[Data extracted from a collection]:
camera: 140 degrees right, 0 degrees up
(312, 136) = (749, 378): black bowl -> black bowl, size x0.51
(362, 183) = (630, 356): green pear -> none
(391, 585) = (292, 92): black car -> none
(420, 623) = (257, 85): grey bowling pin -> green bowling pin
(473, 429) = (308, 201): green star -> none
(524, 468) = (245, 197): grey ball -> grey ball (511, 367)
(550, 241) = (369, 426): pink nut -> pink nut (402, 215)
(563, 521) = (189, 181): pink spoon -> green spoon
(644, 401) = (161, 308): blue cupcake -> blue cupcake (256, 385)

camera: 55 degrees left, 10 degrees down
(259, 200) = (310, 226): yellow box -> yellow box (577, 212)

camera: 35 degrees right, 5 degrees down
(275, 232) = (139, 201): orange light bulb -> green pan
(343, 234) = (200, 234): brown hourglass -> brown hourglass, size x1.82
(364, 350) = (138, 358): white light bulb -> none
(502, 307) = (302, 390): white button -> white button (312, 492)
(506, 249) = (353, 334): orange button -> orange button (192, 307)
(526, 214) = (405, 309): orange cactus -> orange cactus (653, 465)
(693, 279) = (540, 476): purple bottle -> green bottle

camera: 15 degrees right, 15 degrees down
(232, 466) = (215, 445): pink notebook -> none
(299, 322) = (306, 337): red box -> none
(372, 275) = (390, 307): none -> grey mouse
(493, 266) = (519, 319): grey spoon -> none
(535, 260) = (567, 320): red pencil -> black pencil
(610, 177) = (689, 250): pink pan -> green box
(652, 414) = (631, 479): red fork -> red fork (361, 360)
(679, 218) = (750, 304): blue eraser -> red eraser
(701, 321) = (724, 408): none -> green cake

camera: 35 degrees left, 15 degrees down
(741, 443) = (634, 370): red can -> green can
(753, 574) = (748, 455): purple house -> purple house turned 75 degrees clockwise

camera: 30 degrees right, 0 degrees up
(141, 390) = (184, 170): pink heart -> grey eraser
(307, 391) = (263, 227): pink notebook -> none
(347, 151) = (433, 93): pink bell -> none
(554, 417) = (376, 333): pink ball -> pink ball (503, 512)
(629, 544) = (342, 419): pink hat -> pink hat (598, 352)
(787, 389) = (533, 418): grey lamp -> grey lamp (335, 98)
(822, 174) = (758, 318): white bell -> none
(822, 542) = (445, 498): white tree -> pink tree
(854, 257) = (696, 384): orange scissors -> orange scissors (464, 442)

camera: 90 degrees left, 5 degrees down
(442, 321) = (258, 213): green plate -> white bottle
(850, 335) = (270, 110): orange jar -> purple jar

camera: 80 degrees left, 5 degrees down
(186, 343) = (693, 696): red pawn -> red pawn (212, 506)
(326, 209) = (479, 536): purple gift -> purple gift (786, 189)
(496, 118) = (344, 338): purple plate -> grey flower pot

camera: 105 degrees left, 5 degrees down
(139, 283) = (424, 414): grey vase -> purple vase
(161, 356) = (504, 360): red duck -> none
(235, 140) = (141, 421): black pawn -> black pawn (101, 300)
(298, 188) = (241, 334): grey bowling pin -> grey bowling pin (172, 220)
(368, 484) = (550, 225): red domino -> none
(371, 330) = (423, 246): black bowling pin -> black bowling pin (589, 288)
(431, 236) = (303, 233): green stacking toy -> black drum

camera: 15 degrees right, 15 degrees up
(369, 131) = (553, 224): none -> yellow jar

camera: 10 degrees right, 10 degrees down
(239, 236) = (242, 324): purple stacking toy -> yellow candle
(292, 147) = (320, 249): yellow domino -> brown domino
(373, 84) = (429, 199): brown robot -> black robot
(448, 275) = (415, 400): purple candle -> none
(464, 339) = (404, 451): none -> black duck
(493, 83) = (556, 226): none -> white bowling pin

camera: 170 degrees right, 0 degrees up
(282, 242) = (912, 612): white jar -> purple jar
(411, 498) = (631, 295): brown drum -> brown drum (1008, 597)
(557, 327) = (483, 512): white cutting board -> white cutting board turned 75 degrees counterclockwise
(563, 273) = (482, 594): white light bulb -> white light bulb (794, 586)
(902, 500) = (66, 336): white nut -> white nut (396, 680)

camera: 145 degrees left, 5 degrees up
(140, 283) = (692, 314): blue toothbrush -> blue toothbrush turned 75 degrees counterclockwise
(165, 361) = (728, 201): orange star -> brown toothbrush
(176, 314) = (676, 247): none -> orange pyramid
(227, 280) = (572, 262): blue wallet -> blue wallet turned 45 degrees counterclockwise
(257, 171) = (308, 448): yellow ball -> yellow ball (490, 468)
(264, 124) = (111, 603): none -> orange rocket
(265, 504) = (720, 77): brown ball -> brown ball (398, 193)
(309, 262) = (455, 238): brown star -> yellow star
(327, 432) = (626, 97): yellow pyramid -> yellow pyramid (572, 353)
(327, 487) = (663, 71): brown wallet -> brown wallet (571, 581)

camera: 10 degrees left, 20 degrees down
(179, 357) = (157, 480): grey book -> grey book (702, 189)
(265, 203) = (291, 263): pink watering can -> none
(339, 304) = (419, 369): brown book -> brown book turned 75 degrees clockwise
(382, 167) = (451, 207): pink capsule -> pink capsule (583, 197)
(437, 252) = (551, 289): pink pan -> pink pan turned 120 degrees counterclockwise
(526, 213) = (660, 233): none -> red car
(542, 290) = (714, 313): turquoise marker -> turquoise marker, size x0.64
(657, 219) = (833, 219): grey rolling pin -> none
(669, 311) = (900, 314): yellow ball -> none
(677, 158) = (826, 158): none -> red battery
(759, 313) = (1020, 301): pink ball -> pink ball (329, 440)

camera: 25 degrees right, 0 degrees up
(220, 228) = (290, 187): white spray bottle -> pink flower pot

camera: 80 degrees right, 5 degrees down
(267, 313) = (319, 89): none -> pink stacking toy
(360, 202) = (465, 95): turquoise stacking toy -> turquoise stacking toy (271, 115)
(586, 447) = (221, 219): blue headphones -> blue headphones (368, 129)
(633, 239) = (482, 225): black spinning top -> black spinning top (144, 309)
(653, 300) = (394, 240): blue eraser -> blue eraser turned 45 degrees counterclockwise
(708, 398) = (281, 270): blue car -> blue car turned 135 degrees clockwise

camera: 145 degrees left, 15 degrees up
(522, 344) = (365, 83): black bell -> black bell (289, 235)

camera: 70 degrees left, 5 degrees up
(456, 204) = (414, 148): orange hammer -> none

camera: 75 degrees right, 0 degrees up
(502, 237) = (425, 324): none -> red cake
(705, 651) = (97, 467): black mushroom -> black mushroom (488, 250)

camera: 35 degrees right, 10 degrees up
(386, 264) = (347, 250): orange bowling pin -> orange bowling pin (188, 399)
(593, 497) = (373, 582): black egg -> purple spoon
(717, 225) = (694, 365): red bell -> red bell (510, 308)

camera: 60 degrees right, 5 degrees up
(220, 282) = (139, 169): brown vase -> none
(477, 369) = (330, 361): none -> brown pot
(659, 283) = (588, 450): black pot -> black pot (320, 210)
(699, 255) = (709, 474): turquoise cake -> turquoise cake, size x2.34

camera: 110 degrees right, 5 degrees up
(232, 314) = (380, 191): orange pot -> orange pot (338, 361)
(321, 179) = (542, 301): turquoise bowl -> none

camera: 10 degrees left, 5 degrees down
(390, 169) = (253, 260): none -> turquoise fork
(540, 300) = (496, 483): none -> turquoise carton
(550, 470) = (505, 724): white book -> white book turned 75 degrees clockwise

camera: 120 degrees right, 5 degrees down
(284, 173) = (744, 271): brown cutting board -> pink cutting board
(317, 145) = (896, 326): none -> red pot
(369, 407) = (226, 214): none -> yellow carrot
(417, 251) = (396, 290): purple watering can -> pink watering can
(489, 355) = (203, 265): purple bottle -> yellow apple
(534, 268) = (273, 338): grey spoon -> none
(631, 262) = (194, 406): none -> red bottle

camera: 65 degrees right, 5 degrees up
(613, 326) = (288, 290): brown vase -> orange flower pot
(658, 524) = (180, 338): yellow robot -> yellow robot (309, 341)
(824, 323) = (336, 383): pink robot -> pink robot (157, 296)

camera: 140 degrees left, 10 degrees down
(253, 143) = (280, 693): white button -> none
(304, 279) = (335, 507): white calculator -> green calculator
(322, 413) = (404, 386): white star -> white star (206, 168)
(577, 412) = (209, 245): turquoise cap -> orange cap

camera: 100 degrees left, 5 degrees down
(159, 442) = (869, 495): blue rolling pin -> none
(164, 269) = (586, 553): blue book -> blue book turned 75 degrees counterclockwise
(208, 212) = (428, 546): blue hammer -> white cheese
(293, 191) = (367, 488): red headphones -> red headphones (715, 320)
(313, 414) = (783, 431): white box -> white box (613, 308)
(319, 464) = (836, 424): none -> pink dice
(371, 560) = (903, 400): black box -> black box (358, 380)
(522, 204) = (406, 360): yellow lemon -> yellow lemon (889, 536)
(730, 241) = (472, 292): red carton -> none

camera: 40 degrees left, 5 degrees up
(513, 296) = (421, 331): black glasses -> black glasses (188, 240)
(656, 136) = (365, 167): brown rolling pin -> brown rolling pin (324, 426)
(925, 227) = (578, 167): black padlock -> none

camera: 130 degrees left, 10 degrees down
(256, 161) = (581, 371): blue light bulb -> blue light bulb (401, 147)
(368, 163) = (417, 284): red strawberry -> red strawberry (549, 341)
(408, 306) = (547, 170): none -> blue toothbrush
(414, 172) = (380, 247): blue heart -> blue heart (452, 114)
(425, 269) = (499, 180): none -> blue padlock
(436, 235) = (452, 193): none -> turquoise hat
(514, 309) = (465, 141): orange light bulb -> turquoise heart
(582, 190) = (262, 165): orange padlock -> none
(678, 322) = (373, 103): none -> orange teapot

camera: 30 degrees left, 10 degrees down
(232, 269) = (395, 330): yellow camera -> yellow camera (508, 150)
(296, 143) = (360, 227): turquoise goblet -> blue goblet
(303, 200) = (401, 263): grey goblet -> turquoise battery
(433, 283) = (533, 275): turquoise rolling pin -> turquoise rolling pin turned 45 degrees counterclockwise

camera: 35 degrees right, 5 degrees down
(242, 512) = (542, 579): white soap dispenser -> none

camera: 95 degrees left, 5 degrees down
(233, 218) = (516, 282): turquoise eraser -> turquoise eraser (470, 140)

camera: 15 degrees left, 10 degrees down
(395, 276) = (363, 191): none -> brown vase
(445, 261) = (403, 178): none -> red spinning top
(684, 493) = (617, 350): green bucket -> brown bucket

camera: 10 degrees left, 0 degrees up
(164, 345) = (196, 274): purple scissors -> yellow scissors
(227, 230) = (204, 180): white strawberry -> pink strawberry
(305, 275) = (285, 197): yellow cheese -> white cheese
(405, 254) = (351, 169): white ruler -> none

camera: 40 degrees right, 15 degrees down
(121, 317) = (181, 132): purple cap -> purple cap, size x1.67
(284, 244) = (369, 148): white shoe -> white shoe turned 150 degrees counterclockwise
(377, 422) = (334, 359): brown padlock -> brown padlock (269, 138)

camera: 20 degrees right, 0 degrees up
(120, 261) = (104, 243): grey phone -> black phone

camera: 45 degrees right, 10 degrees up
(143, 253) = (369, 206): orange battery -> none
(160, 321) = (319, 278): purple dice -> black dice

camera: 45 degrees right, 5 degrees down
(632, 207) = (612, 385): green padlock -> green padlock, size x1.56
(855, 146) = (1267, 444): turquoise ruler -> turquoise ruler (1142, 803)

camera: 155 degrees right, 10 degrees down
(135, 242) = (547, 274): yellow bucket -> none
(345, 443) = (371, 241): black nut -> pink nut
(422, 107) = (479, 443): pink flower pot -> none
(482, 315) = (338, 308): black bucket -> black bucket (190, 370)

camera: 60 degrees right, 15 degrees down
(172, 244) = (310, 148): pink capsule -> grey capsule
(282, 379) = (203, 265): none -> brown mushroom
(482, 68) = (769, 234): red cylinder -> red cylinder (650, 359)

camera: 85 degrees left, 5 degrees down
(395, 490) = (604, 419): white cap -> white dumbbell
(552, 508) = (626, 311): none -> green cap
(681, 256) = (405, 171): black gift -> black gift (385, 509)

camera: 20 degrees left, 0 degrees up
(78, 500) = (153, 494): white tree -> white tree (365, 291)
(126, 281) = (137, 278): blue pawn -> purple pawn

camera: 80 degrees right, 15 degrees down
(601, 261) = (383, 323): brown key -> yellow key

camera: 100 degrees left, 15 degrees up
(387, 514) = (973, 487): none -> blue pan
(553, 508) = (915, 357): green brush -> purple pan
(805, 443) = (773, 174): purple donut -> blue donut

[What is being asked]: Copying word for word, give each line of the data above from the first one through the line containing "(524, 468) = (245, 197): grey", and nothing else.

[Answer to the problem]:
camera: 140 degrees right, 0 degrees up
(312, 136) = (749, 378): black bowl -> black bowl, size x0.51
(362, 183) = (630, 356): green pear -> none
(391, 585) = (292, 92): black car -> none
(420, 623) = (257, 85): grey bowling pin -> green bowling pin
(473, 429) = (308, 201): green star -> none
(524, 468) = (245, 197): grey ball -> grey ball (511, 367)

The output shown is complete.